WHAT YOU HAVE TO DO: Among the entries below, find the line with "pink phone: 12 -> 10", then quote it and each following line up to and including the line with "white phone: 11 -> 8", and nothing else.

RECORDS SHOWN:

****

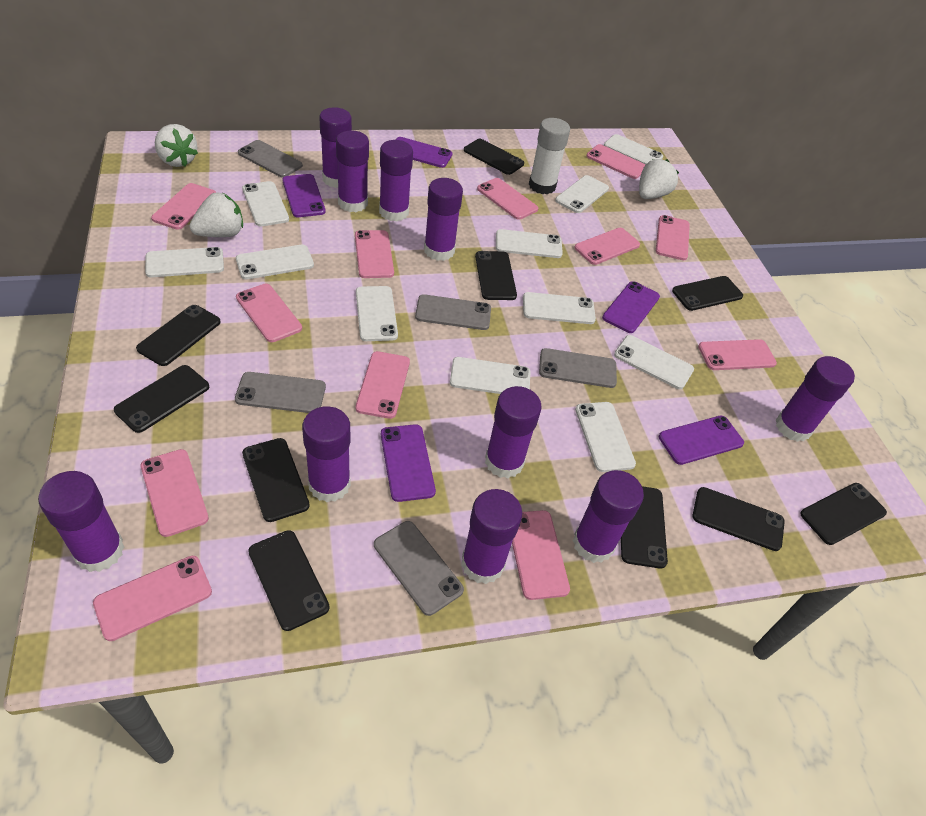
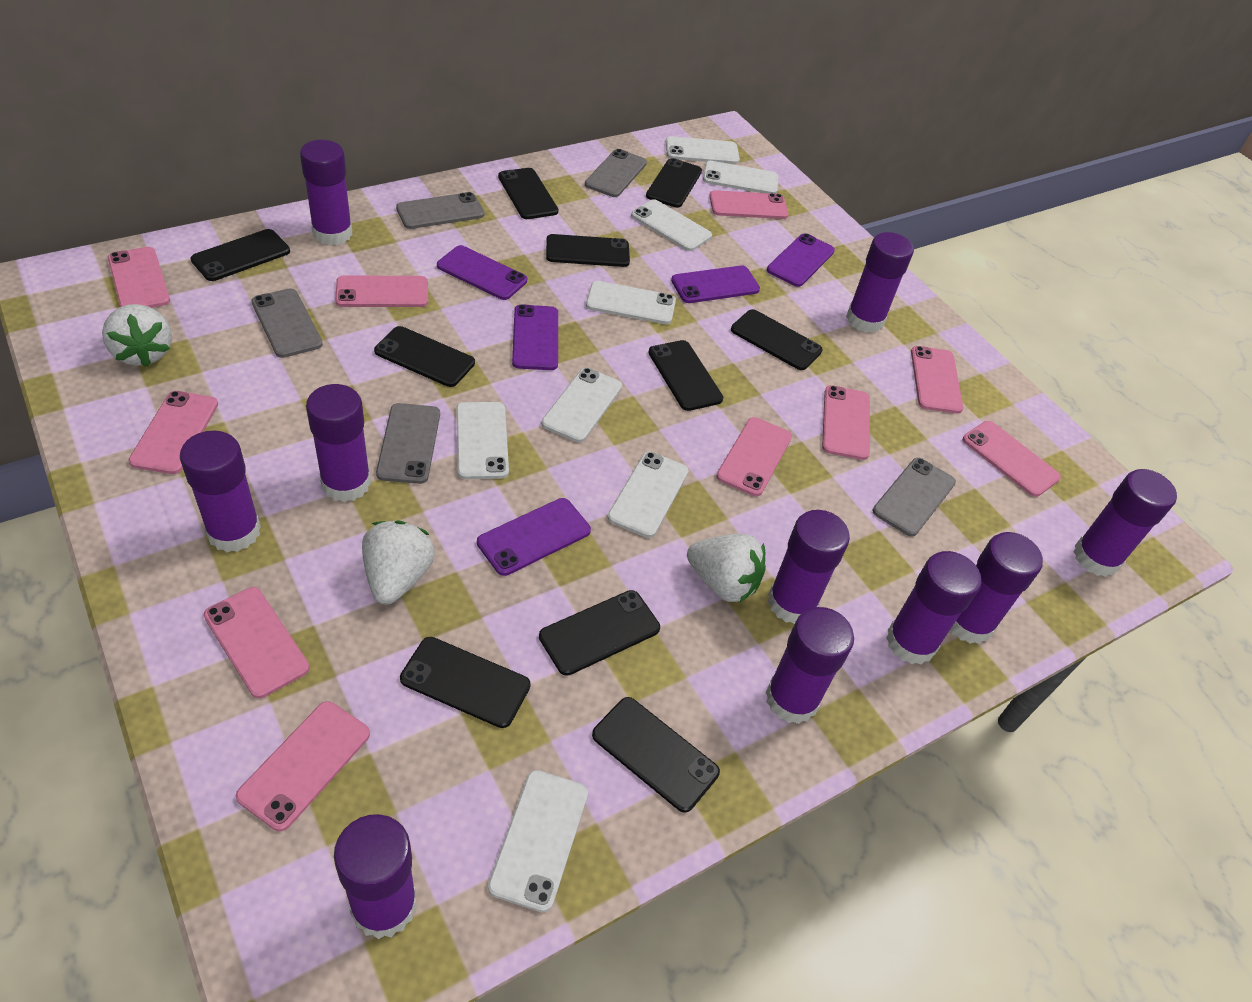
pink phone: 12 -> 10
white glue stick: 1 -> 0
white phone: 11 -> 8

****

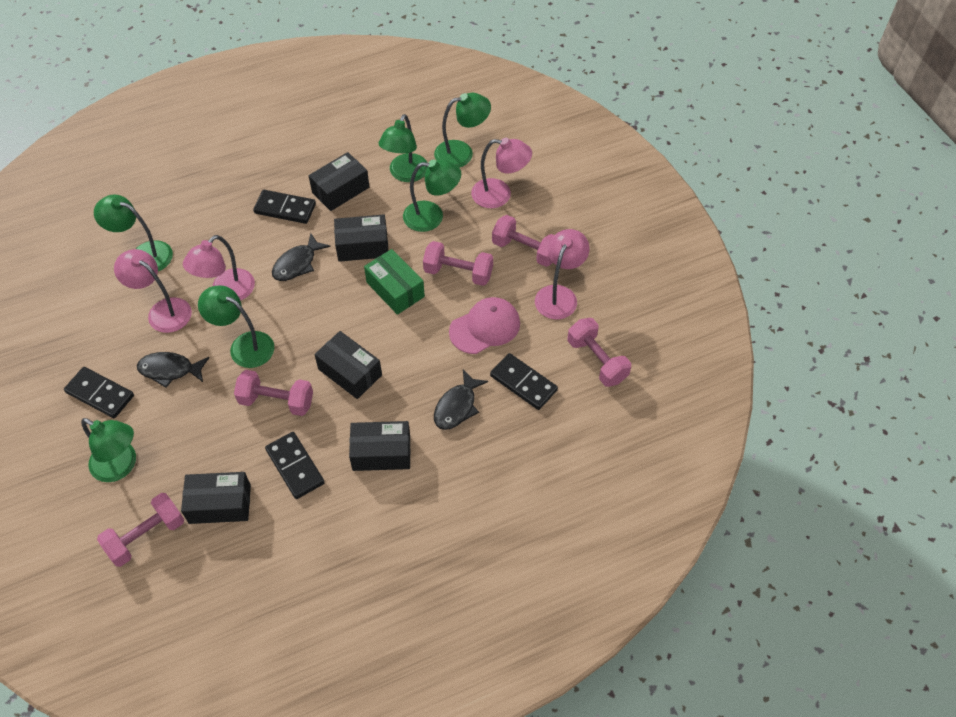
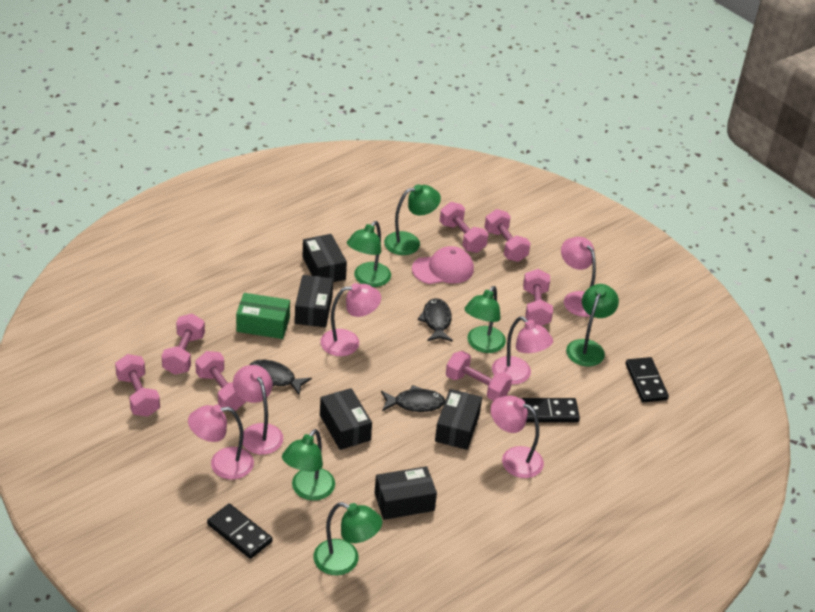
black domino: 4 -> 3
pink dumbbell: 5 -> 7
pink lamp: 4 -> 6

****

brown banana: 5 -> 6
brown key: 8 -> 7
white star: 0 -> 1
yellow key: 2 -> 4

****

OUTPUT FOR THIS TASK:
pink phone: 12 -> 10
white glue stick: 1 -> 0
white phone: 11 -> 8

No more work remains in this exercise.